WORK TASK
Exactly those lines from the one with "pink glue stick: 7 -> 6" through the end of the listing below must be returned, and nothing else.

PROVIDED ENTRIES
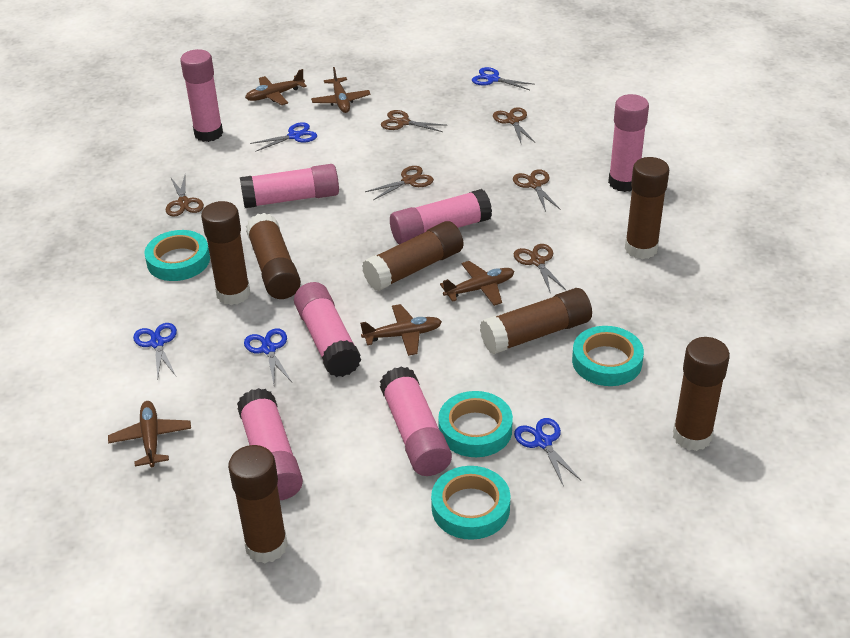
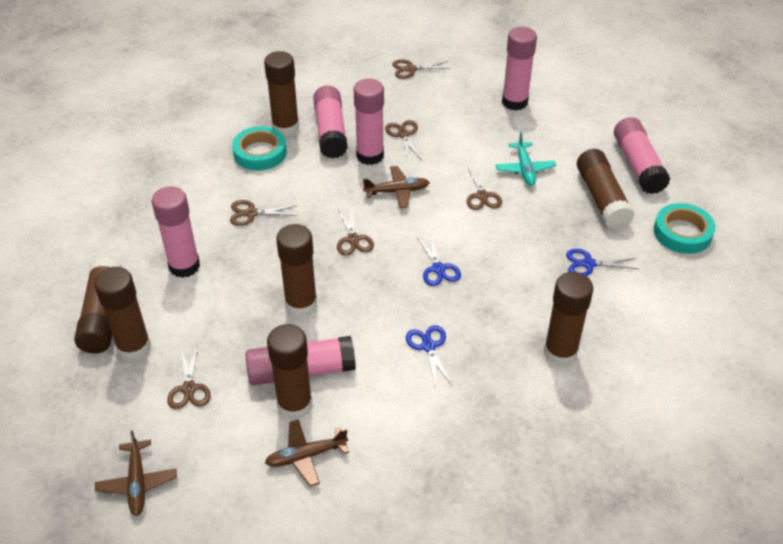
blue scissors: 5 -> 3
brown plane: 5 -> 3
pink glue stick: 7 -> 6
turquoise plane: 0 -> 1
turquoise tape: 4 -> 2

RESULT BELOW
pink glue stick: 7 -> 6
turquoise plane: 0 -> 1
turquoise tape: 4 -> 2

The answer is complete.